> _Exercise directions_
The reply should contain all of the data below, word for word.

> _Extracted records_
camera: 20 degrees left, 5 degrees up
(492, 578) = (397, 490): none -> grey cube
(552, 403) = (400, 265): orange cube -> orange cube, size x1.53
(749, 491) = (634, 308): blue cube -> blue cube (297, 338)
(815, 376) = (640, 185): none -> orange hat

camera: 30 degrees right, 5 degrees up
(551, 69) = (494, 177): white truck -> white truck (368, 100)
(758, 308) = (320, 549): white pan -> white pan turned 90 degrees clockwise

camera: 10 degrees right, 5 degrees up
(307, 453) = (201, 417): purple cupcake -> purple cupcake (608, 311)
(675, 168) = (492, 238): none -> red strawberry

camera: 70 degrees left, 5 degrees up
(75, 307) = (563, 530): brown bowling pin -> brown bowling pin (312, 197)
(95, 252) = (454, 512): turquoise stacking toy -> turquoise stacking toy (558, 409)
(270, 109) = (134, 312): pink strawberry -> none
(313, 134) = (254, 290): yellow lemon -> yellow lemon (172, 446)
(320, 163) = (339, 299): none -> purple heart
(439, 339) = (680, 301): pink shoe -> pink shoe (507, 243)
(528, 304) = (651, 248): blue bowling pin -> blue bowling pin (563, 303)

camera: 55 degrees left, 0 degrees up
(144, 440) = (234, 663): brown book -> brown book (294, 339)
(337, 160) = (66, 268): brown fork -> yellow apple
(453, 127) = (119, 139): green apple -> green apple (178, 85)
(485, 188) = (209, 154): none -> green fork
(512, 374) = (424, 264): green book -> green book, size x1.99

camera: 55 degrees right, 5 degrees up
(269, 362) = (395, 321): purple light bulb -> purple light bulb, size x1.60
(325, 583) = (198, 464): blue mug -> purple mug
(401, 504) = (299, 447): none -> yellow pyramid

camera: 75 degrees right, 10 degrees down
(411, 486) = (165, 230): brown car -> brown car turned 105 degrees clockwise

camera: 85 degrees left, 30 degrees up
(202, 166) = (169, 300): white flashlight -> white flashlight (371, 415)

> _Exercise solution_
camera: 20 degrees left, 5 degrees up
(492, 578) = (397, 490): none -> grey cube
(552, 403) = (400, 265): orange cube -> orange cube, size x1.53
(749, 491) = (634, 308): blue cube -> blue cube (297, 338)
(815, 376) = (640, 185): none -> orange hat

camera: 30 degrees right, 5 degrees up
(551, 69) = (494, 177): white truck -> white truck (368, 100)
(758, 308) = (320, 549): white pan -> white pan turned 90 degrees clockwise

camera: 10 degrees right, 5 degrees up
(307, 453) = (201, 417): purple cupcake -> purple cupcake (608, 311)
(675, 168) = (492, 238): none -> red strawberry

camera: 70 degrees left, 5 degrees up
(75, 307) = (563, 530): brown bowling pin -> brown bowling pin (312, 197)
(95, 252) = (454, 512): turquoise stacking toy -> turquoise stacking toy (558, 409)
(270, 109) = (134, 312): pink strawberry -> none
(313, 134) = (254, 290): yellow lemon -> yellow lemon (172, 446)
(320, 163) = (339, 299): none -> purple heart
(439, 339) = (680, 301): pink shoe -> pink shoe (507, 243)
(528, 304) = (651, 248): blue bowling pin -> blue bowling pin (563, 303)

camera: 55 degrees left, 0 degrees up
(144, 440) = (234, 663): brown book -> brown book (294, 339)
(337, 160) = (66, 268): brown fork -> yellow apple
(453, 127) = (119, 139): green apple -> green apple (178, 85)
(485, 188) = (209, 154): none -> green fork
(512, 374) = (424, 264): green book -> green book, size x1.99

camera: 55 degrees right, 5 degrees up
(269, 362) = (395, 321): purple light bulb -> purple light bulb, size x1.60
(325, 583) = (198, 464): blue mug -> purple mug
(401, 504) = (299, 447): none -> yellow pyramid

camera: 75 degrees right, 10 degrees down
(411, 486) = (165, 230): brown car -> brown car turned 105 degrees clockwise

camera: 85 degrees left, 30 degrees up
(202, 166) = (169, 300): white flashlight -> white flashlight (371, 415)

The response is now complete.